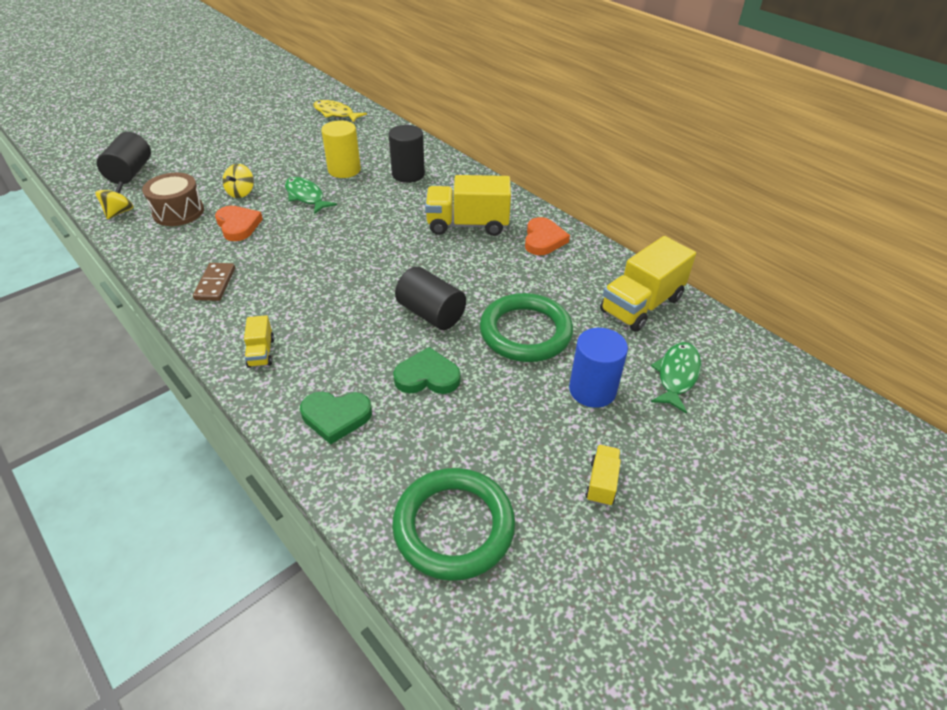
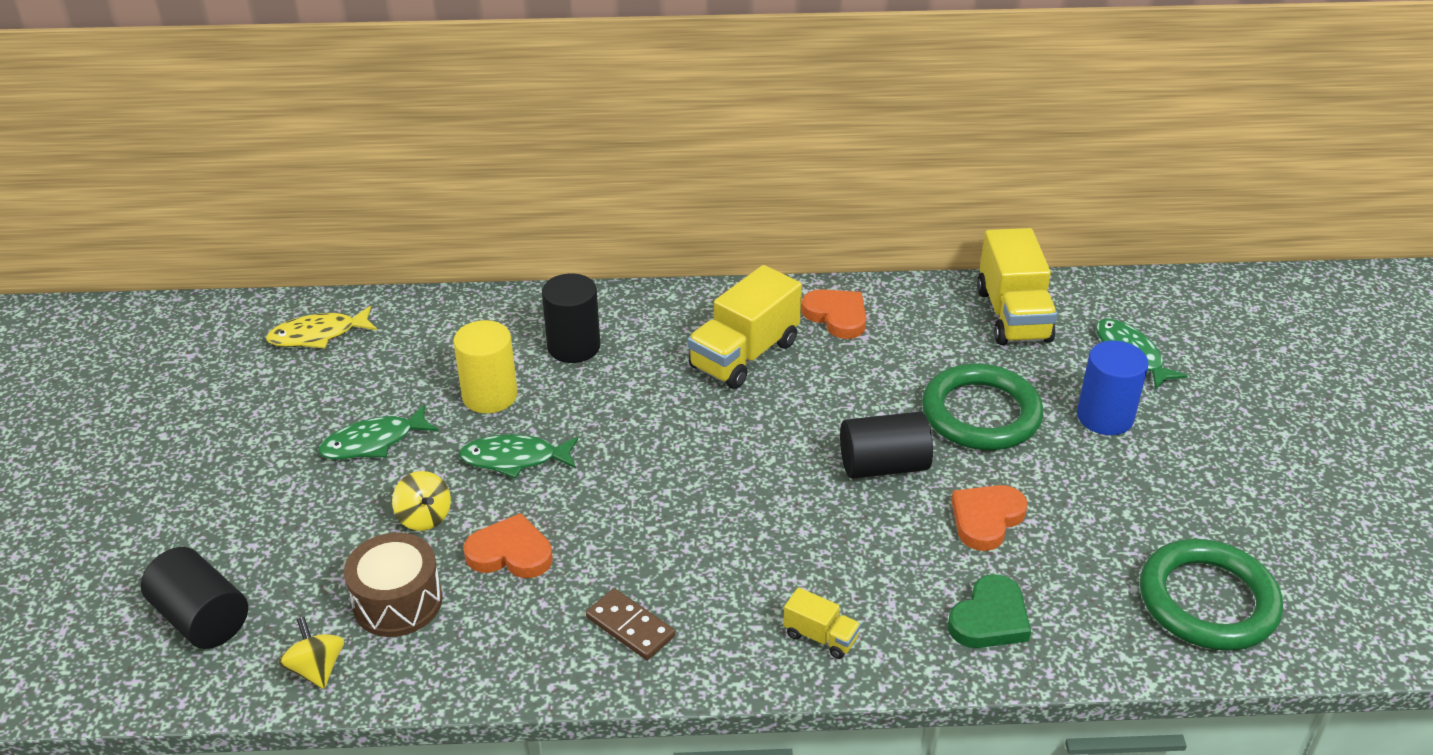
camera: 50 degrees left, 5 degrees down
(279, 158) = (373, 442): none -> green fish
(427, 376) = (986, 519): green heart -> orange heart
(601, 483) = (1225, 478): yellow truck -> none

━━━━━━

### DIRECTIONS FOR THIS TASK
What this calls for is the material above set down exactly, pictures excluded.

### ANSWER BOX
camera: 50 degrees left, 5 degrees down
(279, 158) = (373, 442): none -> green fish
(427, 376) = (986, 519): green heart -> orange heart
(601, 483) = (1225, 478): yellow truck -> none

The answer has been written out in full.